Your objective. The data below is to be written out exactly, with no pictures.

Entries shown.
§ §
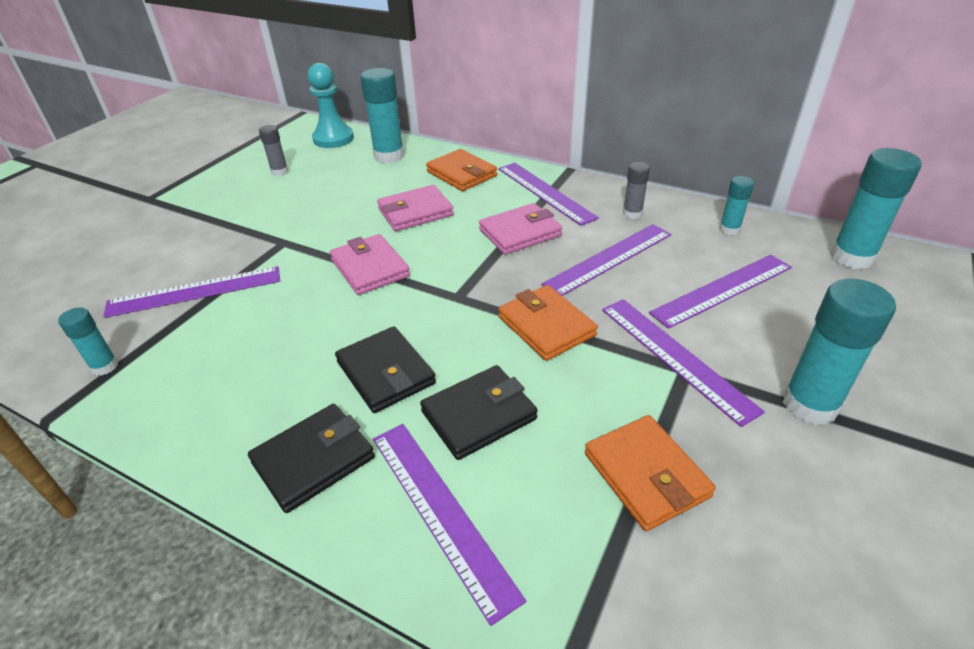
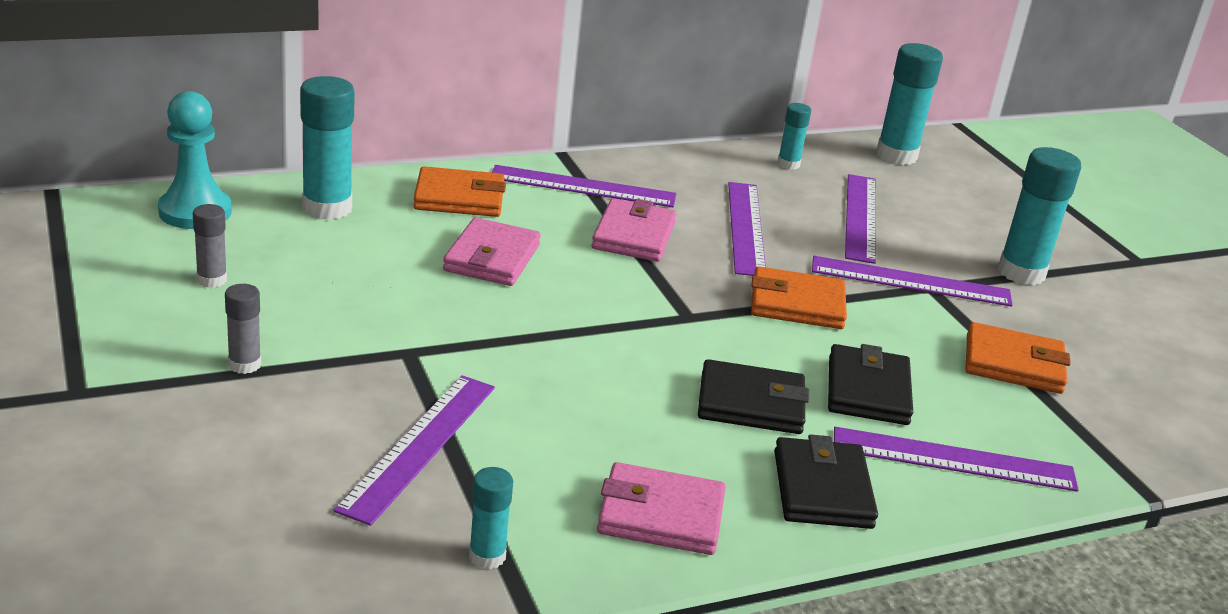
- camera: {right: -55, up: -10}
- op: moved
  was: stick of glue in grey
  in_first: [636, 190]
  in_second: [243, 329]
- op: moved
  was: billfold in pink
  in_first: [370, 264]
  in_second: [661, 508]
§ §
Response box.
- camera: {right: -55, up: -10}
- op: moved
  was: stick of glue in grey
  in_first: [636, 190]
  in_second: [243, 329]
- op: moved
  was: billfold in pink
  in_first: [370, 264]
  in_second: [661, 508]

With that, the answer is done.